WHAT YOU NEED TO DO: From the first line of the data below through the line holding "none -> lime brick G7 level 3", write out each line exactly as it stands.

[Data records]
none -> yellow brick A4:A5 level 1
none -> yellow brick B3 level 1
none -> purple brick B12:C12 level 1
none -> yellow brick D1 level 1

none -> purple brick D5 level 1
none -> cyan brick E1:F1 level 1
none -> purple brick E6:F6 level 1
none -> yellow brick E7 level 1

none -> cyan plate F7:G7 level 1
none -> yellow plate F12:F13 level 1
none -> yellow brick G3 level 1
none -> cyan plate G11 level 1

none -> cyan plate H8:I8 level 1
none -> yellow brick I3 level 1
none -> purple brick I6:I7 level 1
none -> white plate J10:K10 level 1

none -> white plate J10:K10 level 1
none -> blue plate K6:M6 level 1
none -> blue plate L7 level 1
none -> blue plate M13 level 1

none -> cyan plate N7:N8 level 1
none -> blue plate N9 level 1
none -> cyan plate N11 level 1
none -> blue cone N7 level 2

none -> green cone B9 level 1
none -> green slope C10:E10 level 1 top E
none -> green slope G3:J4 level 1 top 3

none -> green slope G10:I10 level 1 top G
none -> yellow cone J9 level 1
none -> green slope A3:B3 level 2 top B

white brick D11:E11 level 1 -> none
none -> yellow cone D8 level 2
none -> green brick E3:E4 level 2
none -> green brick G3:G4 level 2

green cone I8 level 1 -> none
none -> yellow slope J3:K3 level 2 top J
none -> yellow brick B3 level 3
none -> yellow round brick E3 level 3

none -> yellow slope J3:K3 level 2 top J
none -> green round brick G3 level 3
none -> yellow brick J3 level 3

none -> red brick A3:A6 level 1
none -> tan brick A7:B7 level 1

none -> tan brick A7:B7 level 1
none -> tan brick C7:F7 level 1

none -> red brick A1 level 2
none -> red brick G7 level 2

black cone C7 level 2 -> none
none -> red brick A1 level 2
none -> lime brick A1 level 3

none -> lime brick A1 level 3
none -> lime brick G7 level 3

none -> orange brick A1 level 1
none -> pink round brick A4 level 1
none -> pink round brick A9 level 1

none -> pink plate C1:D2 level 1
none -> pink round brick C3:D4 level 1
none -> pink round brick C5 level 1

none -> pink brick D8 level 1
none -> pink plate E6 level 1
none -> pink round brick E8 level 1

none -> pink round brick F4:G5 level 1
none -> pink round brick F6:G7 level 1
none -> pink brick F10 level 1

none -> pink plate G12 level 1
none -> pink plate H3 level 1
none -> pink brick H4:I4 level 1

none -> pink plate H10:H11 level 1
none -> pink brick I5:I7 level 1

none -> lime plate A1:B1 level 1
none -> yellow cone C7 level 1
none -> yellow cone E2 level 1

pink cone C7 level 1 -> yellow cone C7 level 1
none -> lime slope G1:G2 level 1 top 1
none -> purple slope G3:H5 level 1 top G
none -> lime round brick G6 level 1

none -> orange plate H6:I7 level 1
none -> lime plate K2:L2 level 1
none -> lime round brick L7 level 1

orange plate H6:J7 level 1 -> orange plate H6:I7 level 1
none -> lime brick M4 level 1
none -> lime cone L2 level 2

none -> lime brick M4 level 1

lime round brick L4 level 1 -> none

THE COMPLETED TASK:
none -> yellow brick A4:A5 level 1
none -> yellow brick B3 level 1
none -> purple brick B12:C12 level 1
none -> yellow brick D1 level 1

none -> purple brick D5 level 1
none -> cyan brick E1:F1 level 1
none -> purple brick E6:F6 level 1
none -> yellow brick E7 level 1

none -> cyan plate F7:G7 level 1
none -> yellow plate F12:F13 level 1
none -> yellow brick G3 level 1
none -> cyan plate G11 level 1

none -> cyan plate H8:I8 level 1
none -> yellow brick I3 level 1
none -> purple brick I6:I7 level 1
none -> white plate J10:K10 level 1

none -> white plate J10:K10 level 1
none -> blue plate K6:M6 level 1
none -> blue plate L7 level 1
none -> blue plate M13 level 1

none -> cyan plate N7:N8 level 1
none -> blue plate N9 level 1
none -> cyan plate N11 level 1
none -> blue cone N7 level 2

none -> green cone B9 level 1
none -> green slope C10:E10 level 1 top E
none -> green slope G3:J4 level 1 top 3

none -> green slope G10:I10 level 1 top G
none -> yellow cone J9 level 1
none -> green slope A3:B3 level 2 top B

white brick D11:E11 level 1 -> none
none -> yellow cone D8 level 2
none -> green brick E3:E4 level 2
none -> green brick G3:G4 level 2

green cone I8 level 1 -> none
none -> yellow slope J3:K3 level 2 top J
none -> yellow brick B3 level 3
none -> yellow round brick E3 level 3

none -> yellow slope J3:K3 level 2 top J
none -> green round brick G3 level 3
none -> yellow brick J3 level 3

none -> red brick A3:A6 level 1
none -> tan brick A7:B7 level 1

none -> tan brick A7:B7 level 1
none -> tan brick C7:F7 level 1

none -> red brick A1 level 2
none -> red brick G7 level 2

black cone C7 level 2 -> none
none -> red brick A1 level 2
none -> lime brick A1 level 3

none -> lime brick A1 level 3
none -> lime brick G7 level 3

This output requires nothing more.